WHAT TO DO:
Give back an exact copy of the listing that follows, without the pictures.

MATERIAL FOR THE TASK:

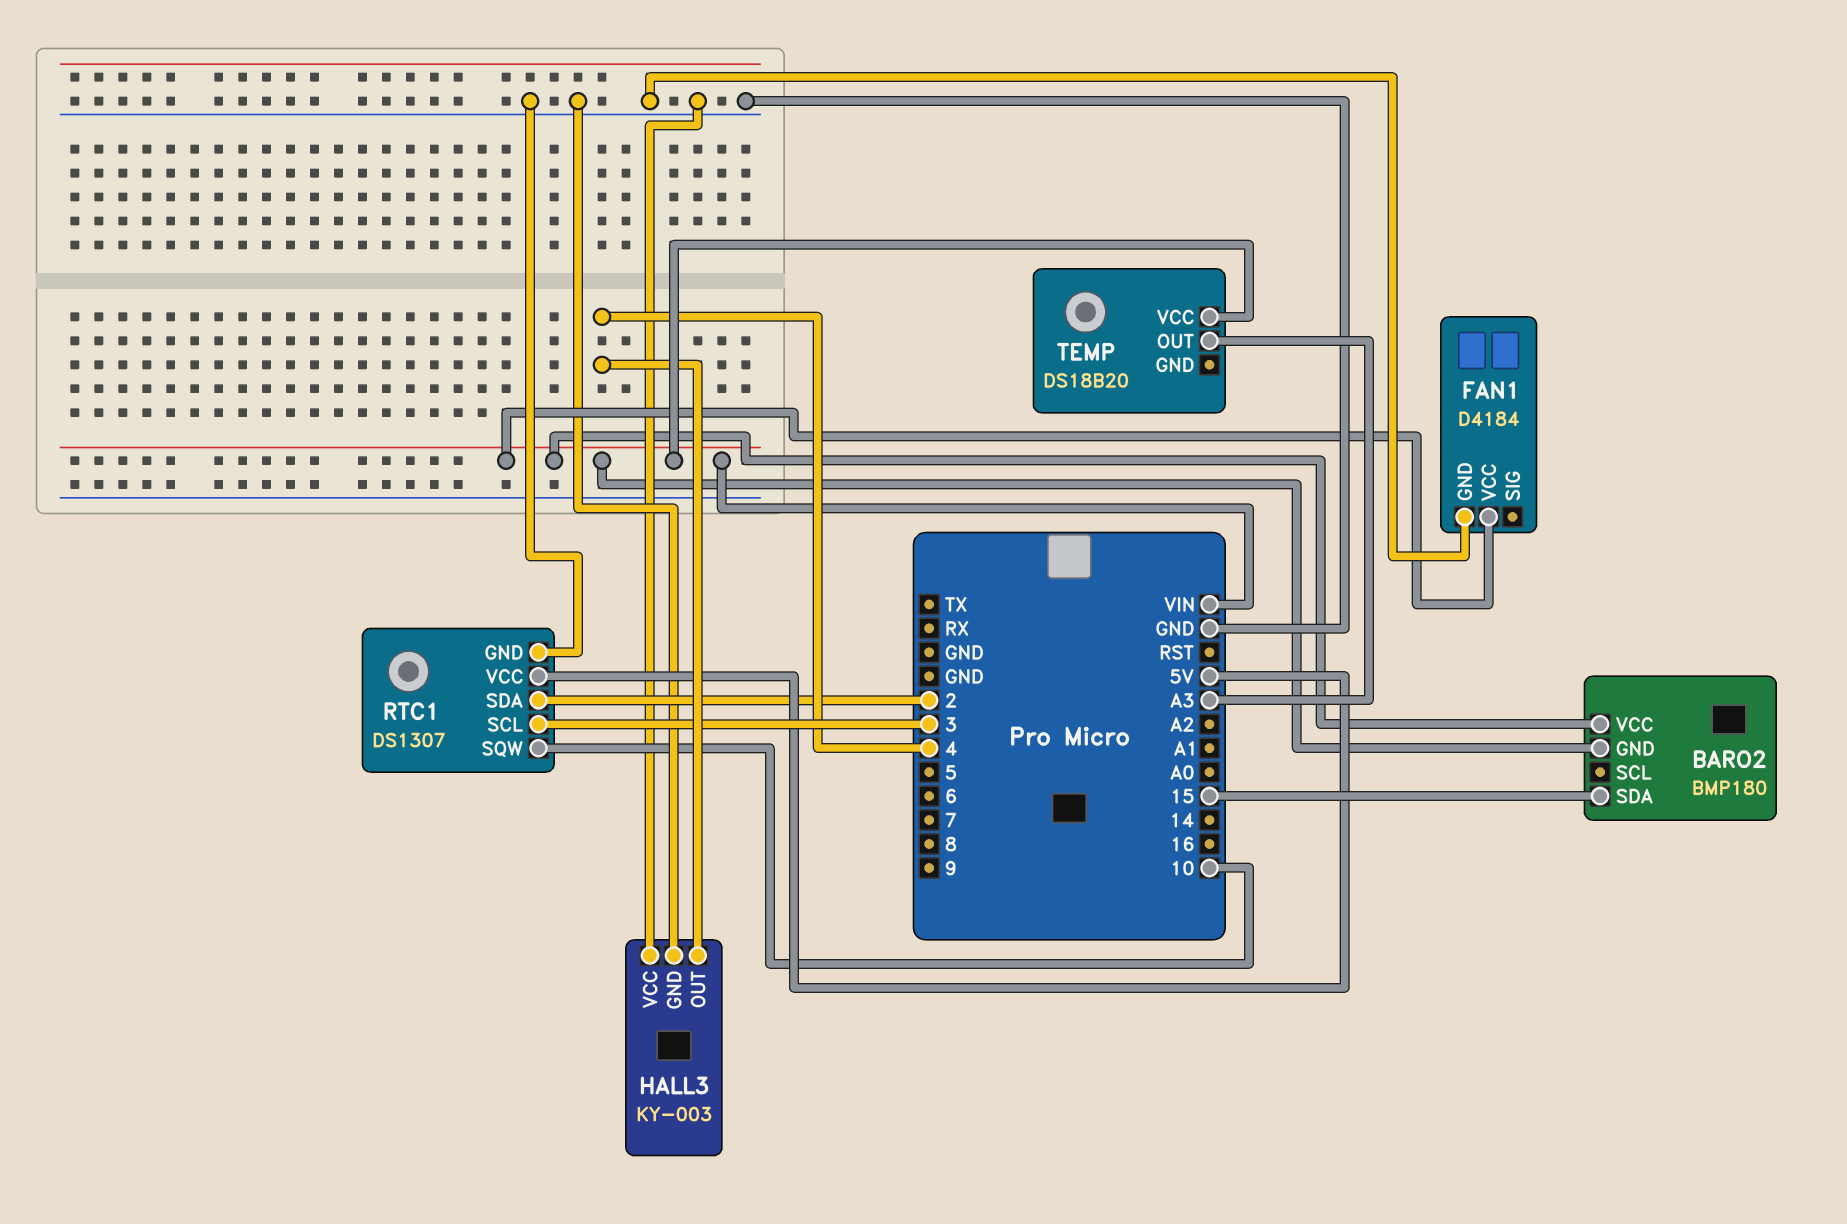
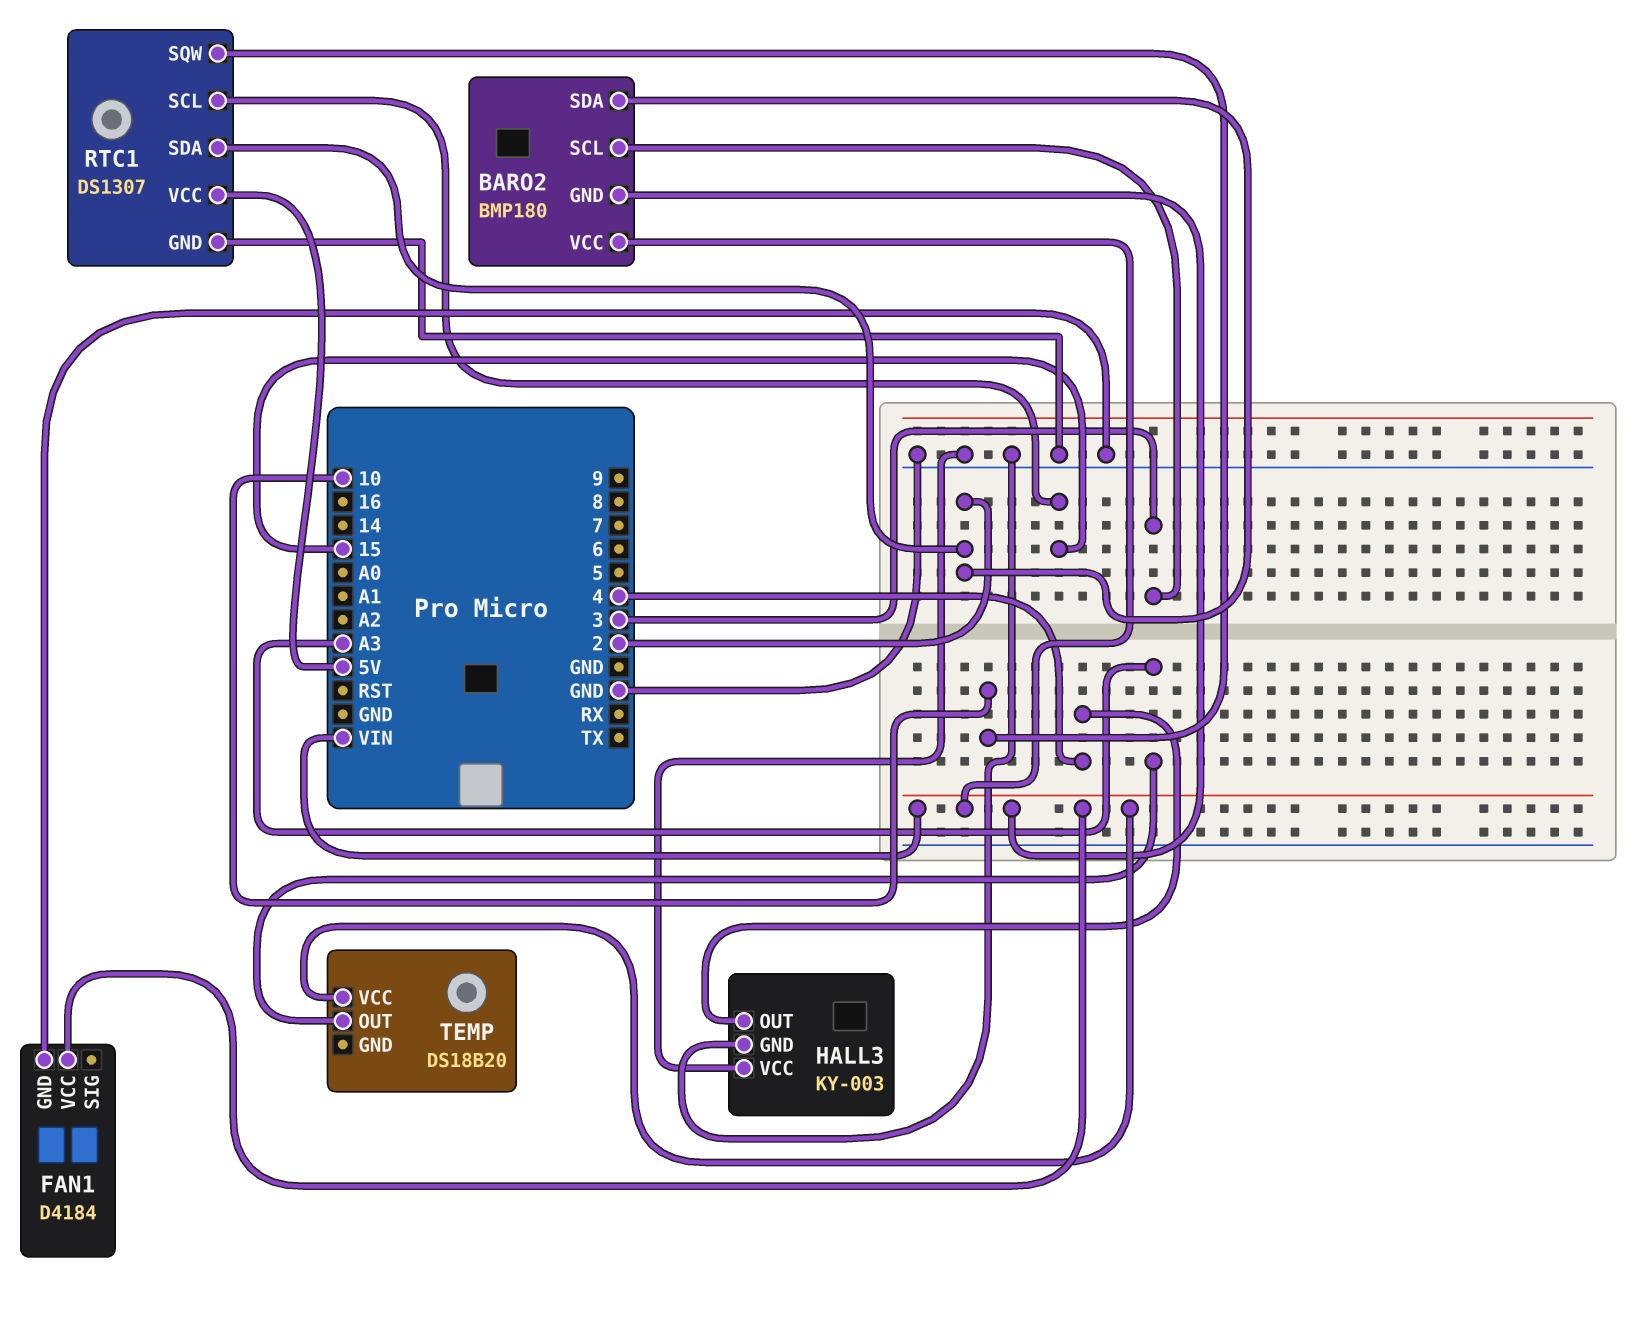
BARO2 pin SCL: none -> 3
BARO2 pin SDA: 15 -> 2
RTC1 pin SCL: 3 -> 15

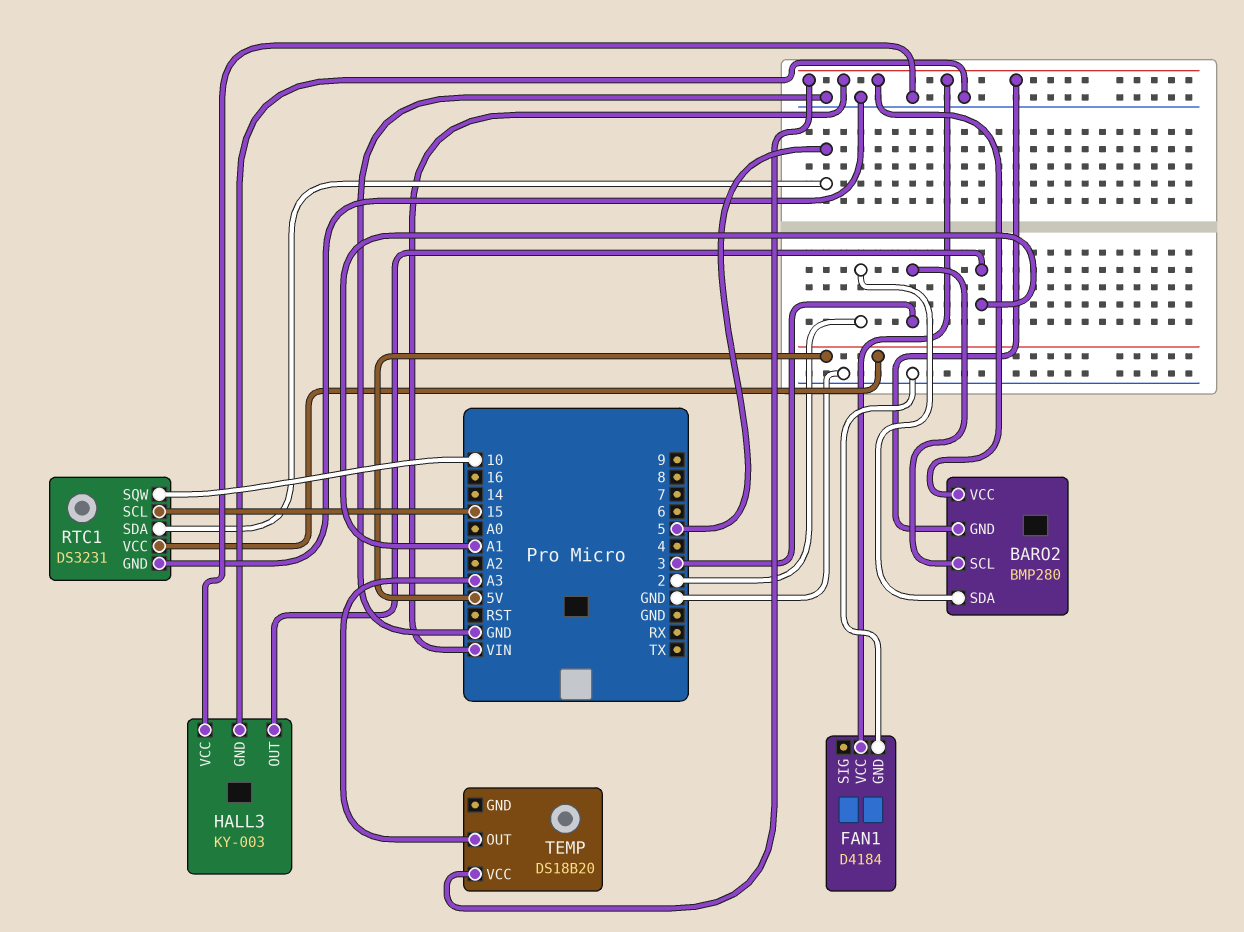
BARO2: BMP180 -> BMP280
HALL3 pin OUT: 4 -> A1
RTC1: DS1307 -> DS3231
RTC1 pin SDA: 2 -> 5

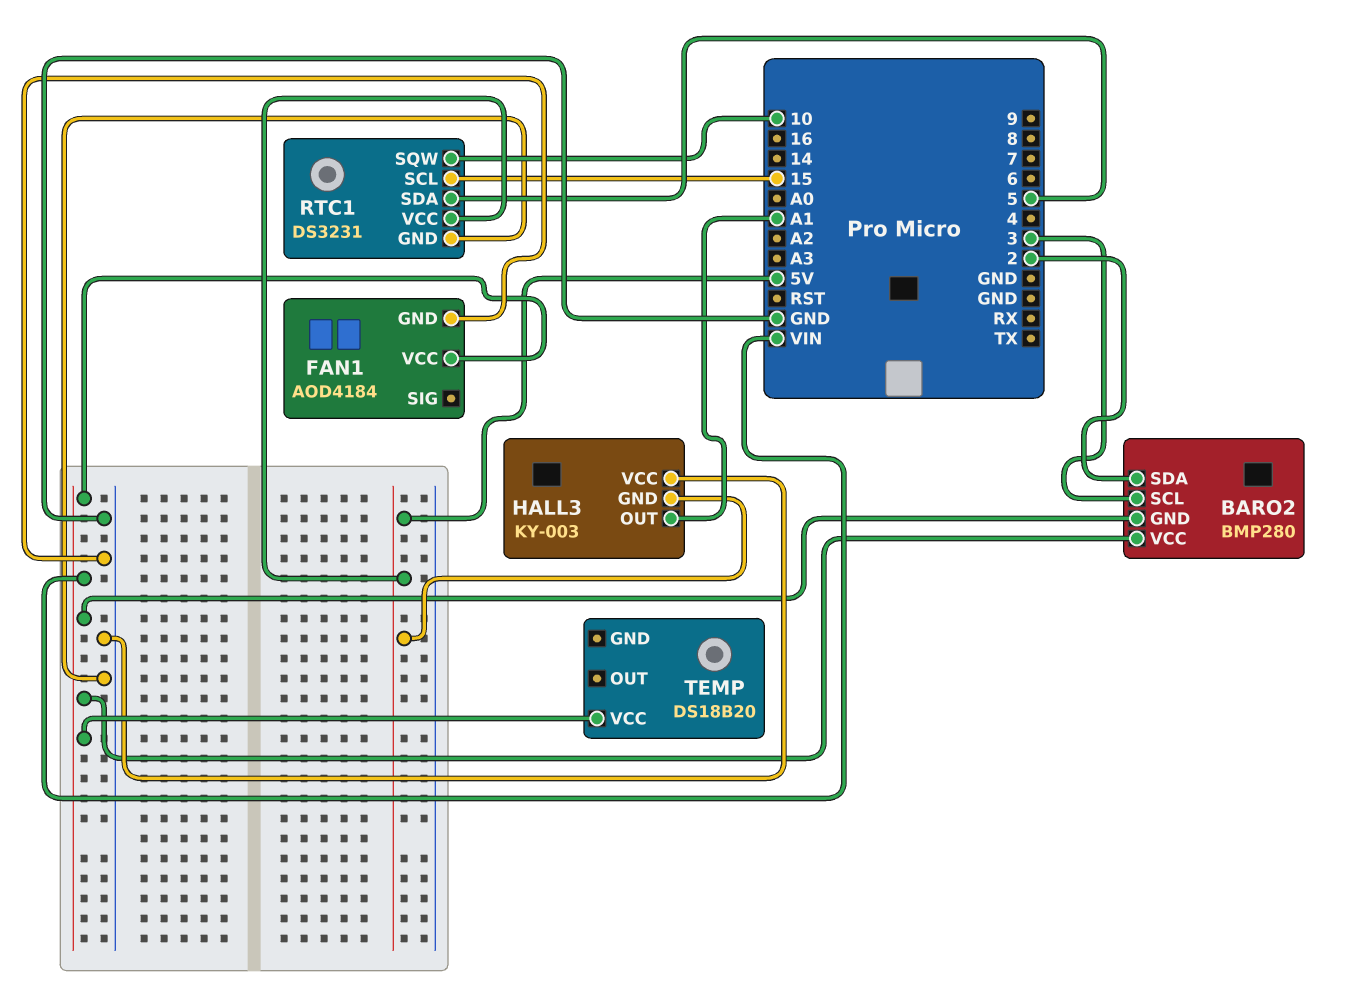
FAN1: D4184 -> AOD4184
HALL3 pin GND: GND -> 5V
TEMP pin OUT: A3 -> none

OUTPUT:
BARO2 pin SCL: none -> 3
BARO2 pin SDA: 15 -> 2
RTC1 pin SCL: 3 -> 15

BARO2: BMP180 -> BMP280
HALL3 pin OUT: 4 -> A1
RTC1: DS1307 -> DS3231
RTC1 pin SDA: 2 -> 5

FAN1: D4184 -> AOD4184
HALL3 pin GND: GND -> 5V
TEMP pin OUT: A3 -> none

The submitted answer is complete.